**Data for this exercise**:
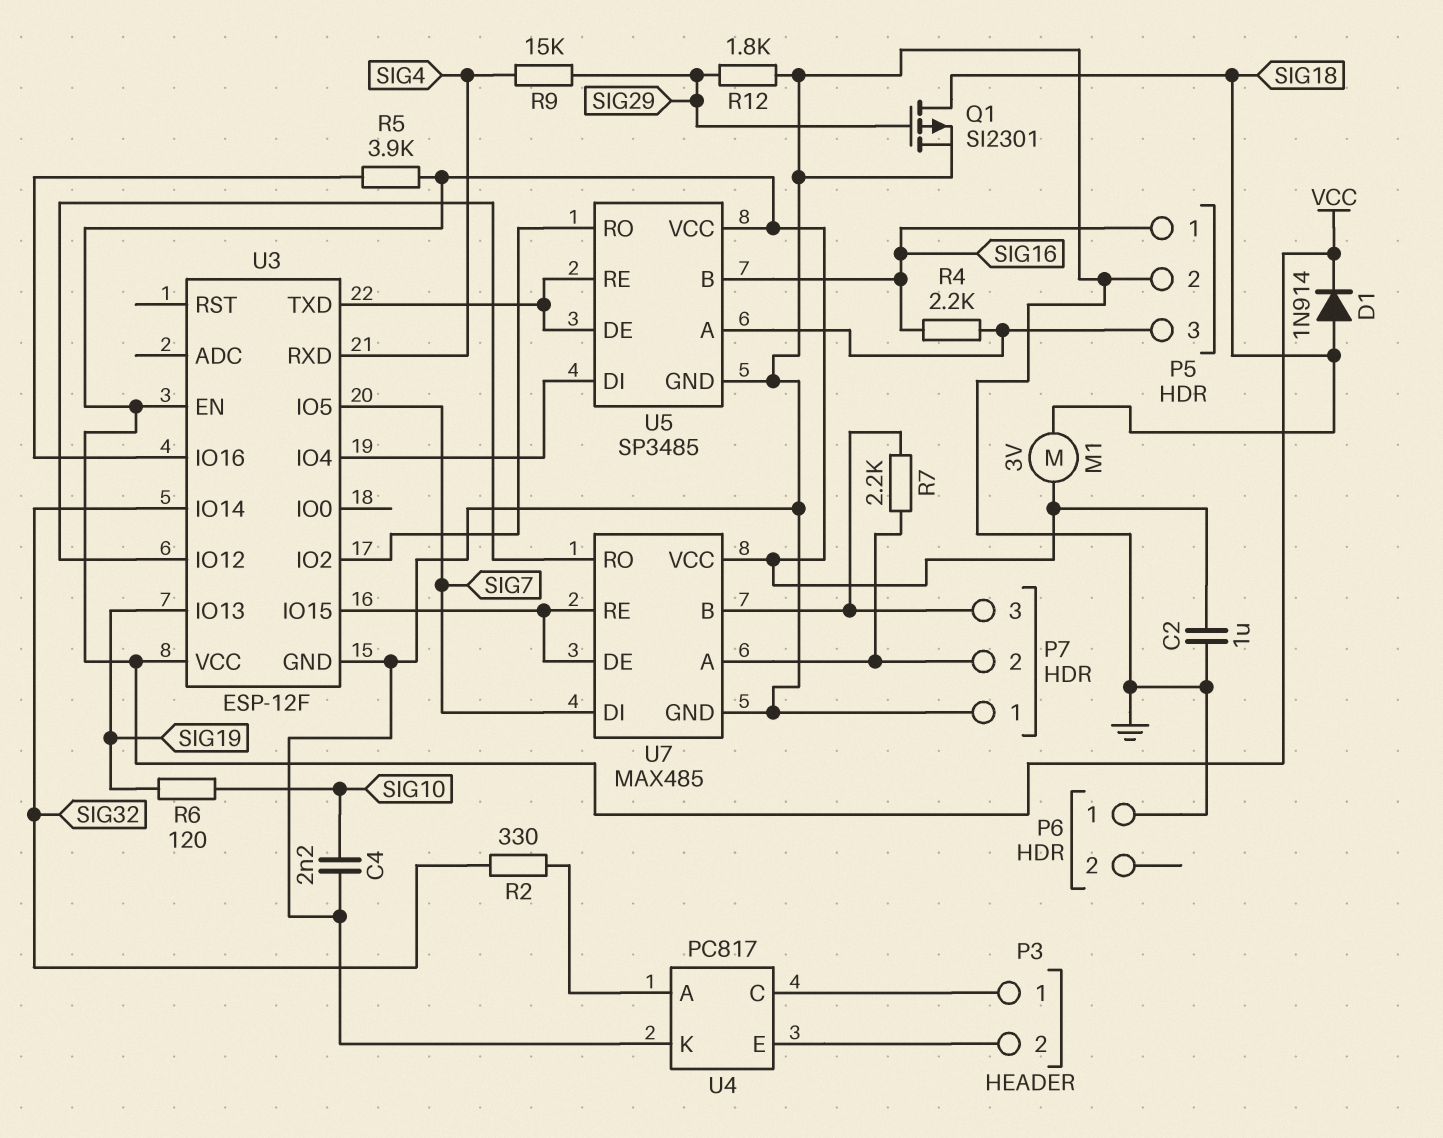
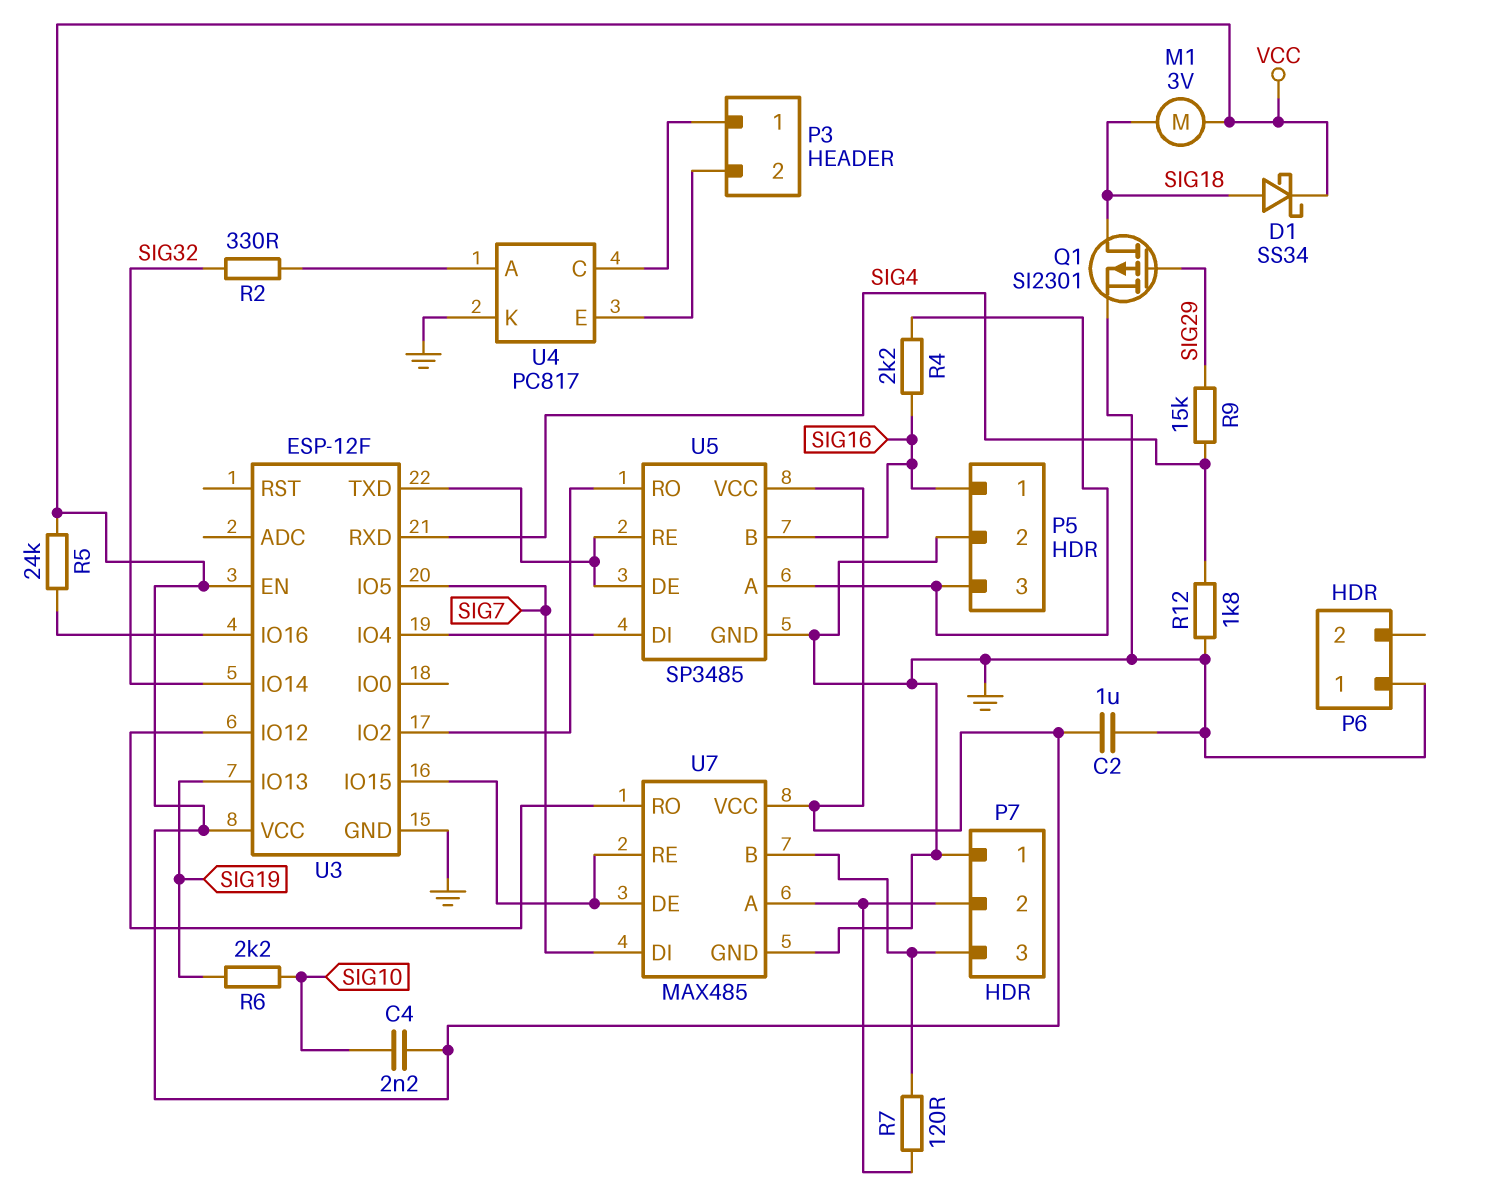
C4: 2.2nF (GND, SIG10) -> 2.2nF (SIG10, VCC)
D1: diode 1N914 (A SIG18, K VCC) -> schottky SS34 (A SIG18, K VCC)
R5: 3.9k (U3/IO16, VCC) -> 24k (U3/IO16, VCC)
R6: 120 (SIG10, SIG19) -> 2.2k (SIG10, SIG19)
R7: 2.2k (P7/2, P7/3) -> 120 (P7/2, P7/3)
R12: 1.8k (GND, SIG29) -> 1.8k (GND, SIG4)

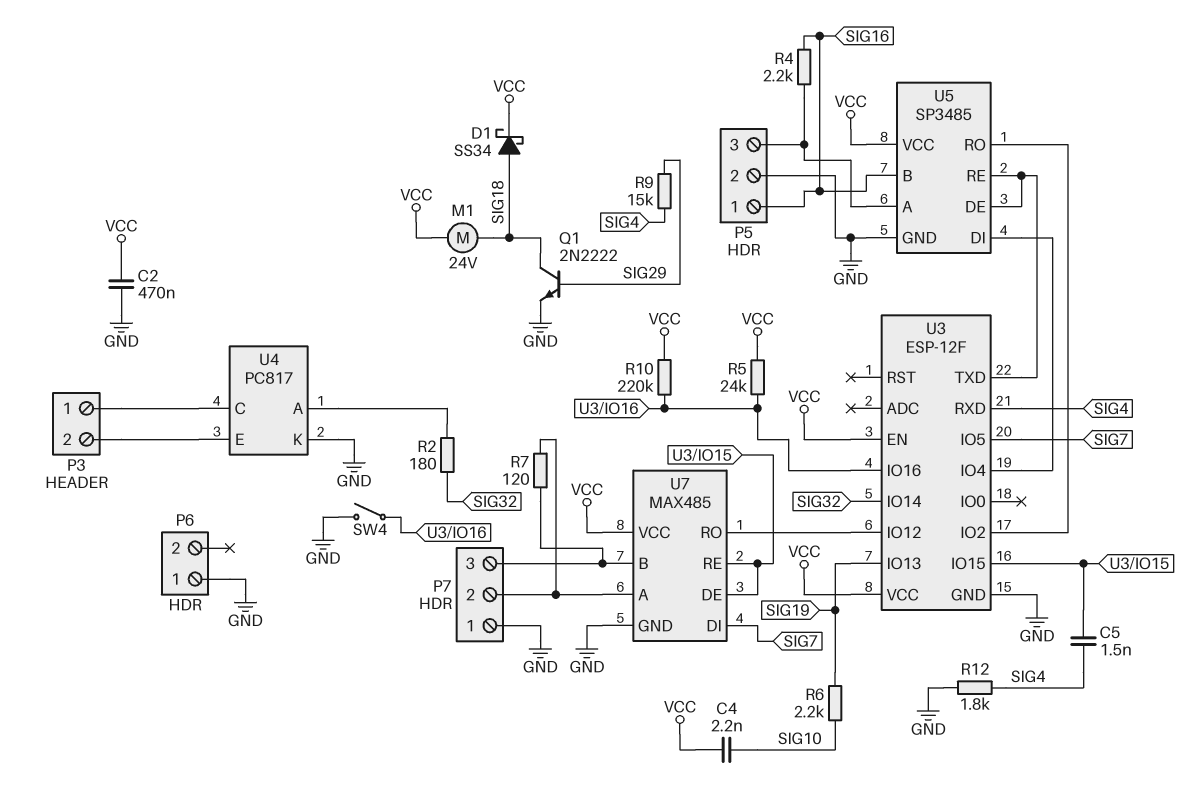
C2: 1uF (GND, VCC) -> 470nF (GND, VCC)
C5: none -> 1.5nF (SIG4, U3/IO15)
M1: motor 3V (SIG18, VCC) -> motor 24V (SIG18, VCC)
Q1: PMOS SI2301 (G SIG29, D SIG18, S GND) -> NPN 2N2222 (B SIG29, C SIG18, E GND)
R2: 330 (SIG32, U4/A) -> 180 (SIG32, U4/A)
R10: none -> 220k (U3/IO16, VCC)
SW4: none -> switch (GND, U3/IO16)

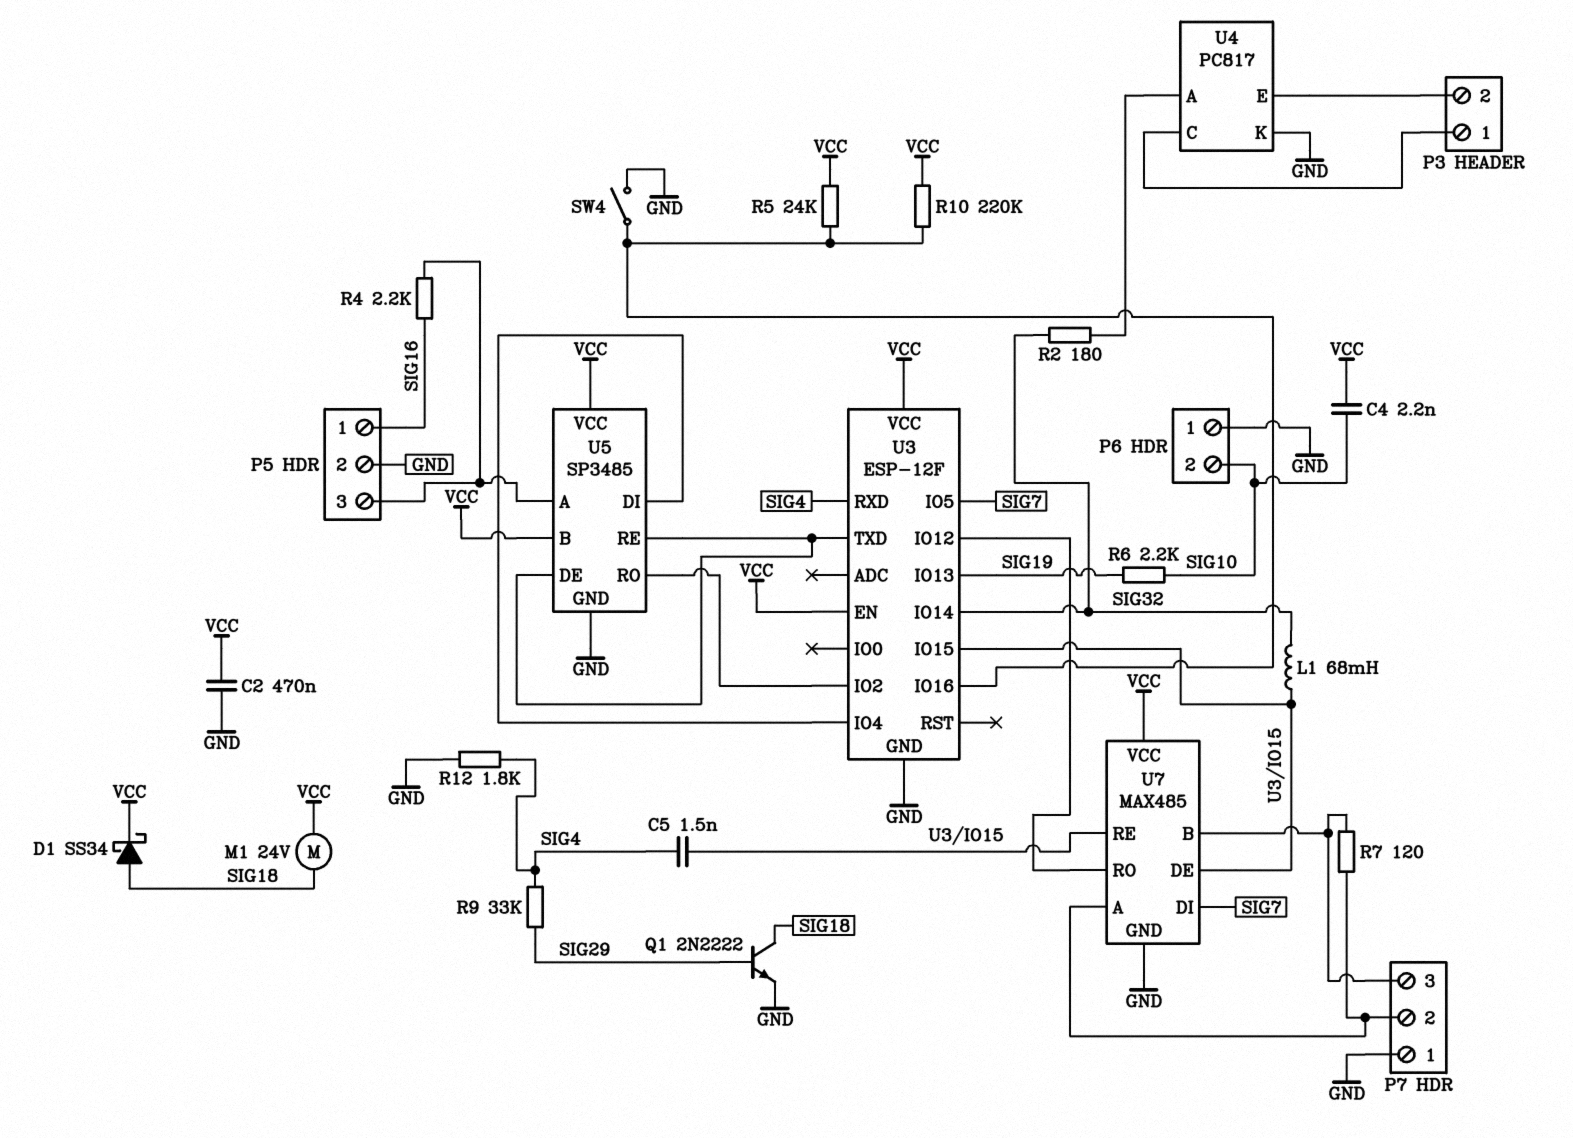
L1: none -> 68mH (SIG32, U3/IO15)
P6 pin 2: none -> SIG10
R9: 15k (SIG4, SIG29) -> 33k (SIG4, SIG29)
U5 pin B: SIG16 -> VCC

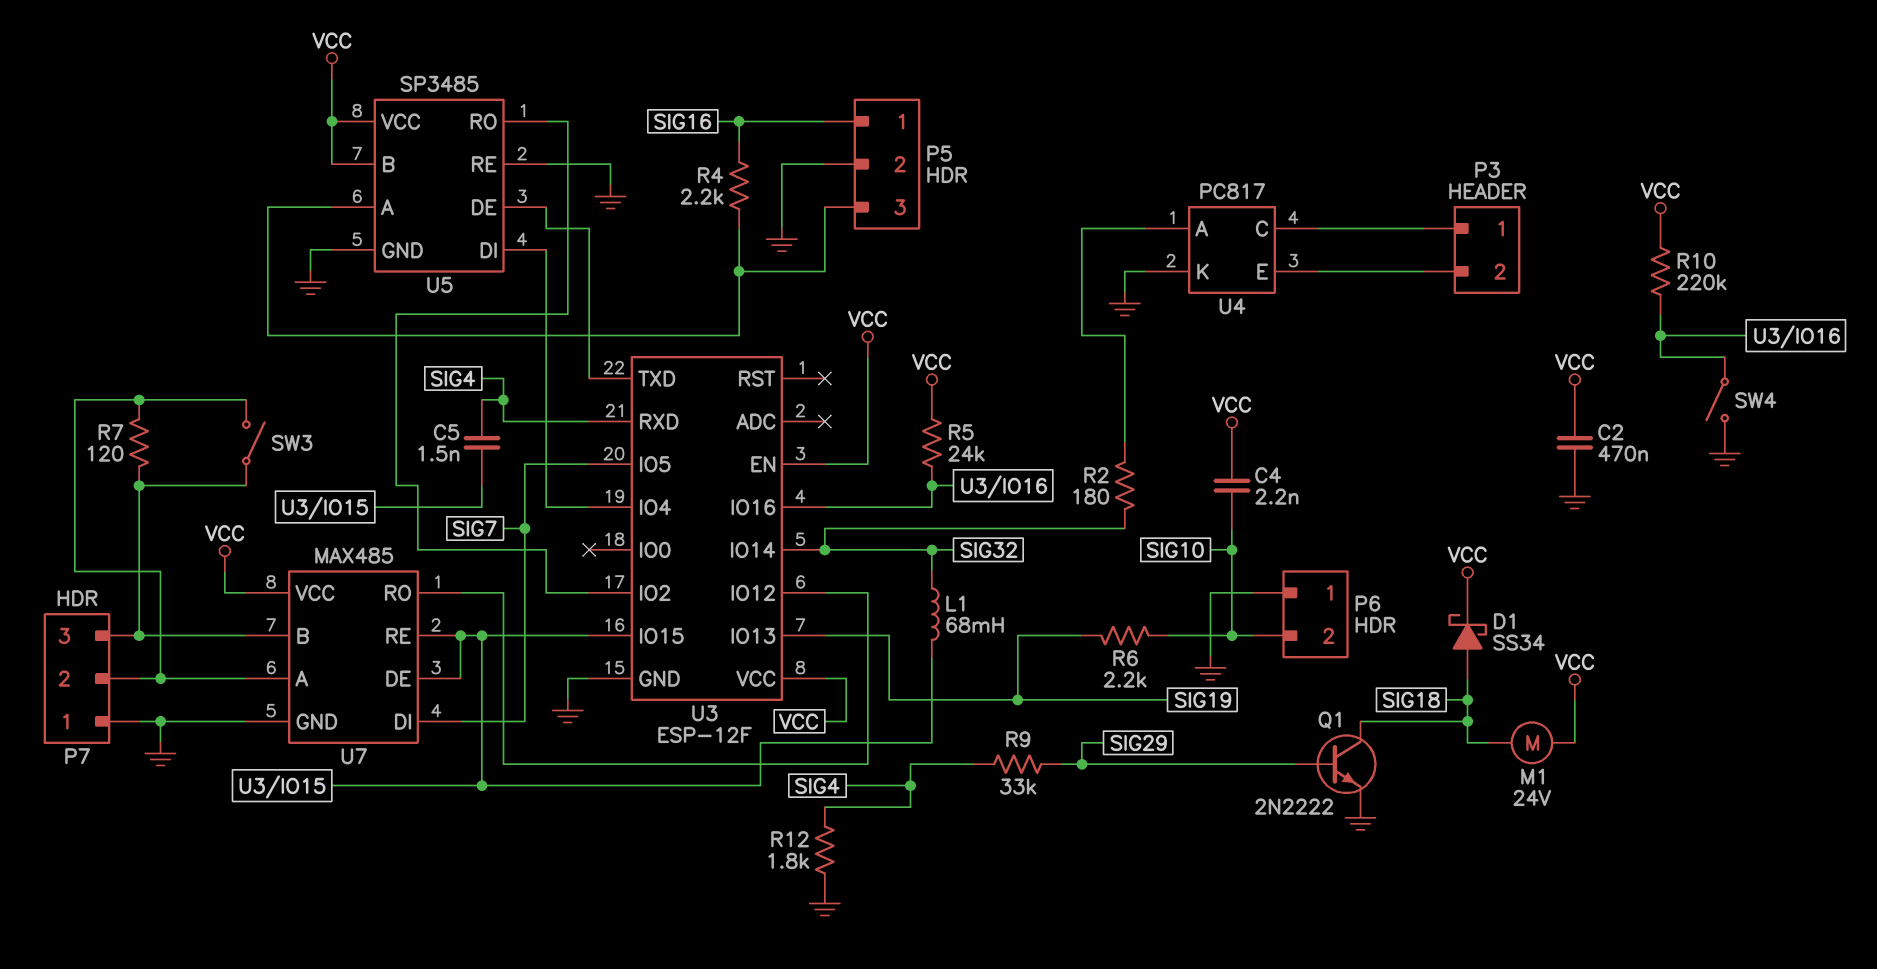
SW3: none -> switch (P7/2, P7/3)
U5 pin RE: U3/TXD -> GND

**What you need to do**: Return word for word the line bearing "R10: none -> 220k (U3/IO16, VCC)" and every later line of the entries, but none of the pictures.

**Answer to this exercise**:
R10: none -> 220k (U3/IO16, VCC)
SW4: none -> switch (GND, U3/IO16)

L1: none -> 68mH (SIG32, U3/IO15)
P6 pin 2: none -> SIG10
R9: 15k (SIG4, SIG29) -> 33k (SIG4, SIG29)
U5 pin B: SIG16 -> VCC

SW3: none -> switch (P7/2, P7/3)
U5 pin RE: U3/TXD -> GND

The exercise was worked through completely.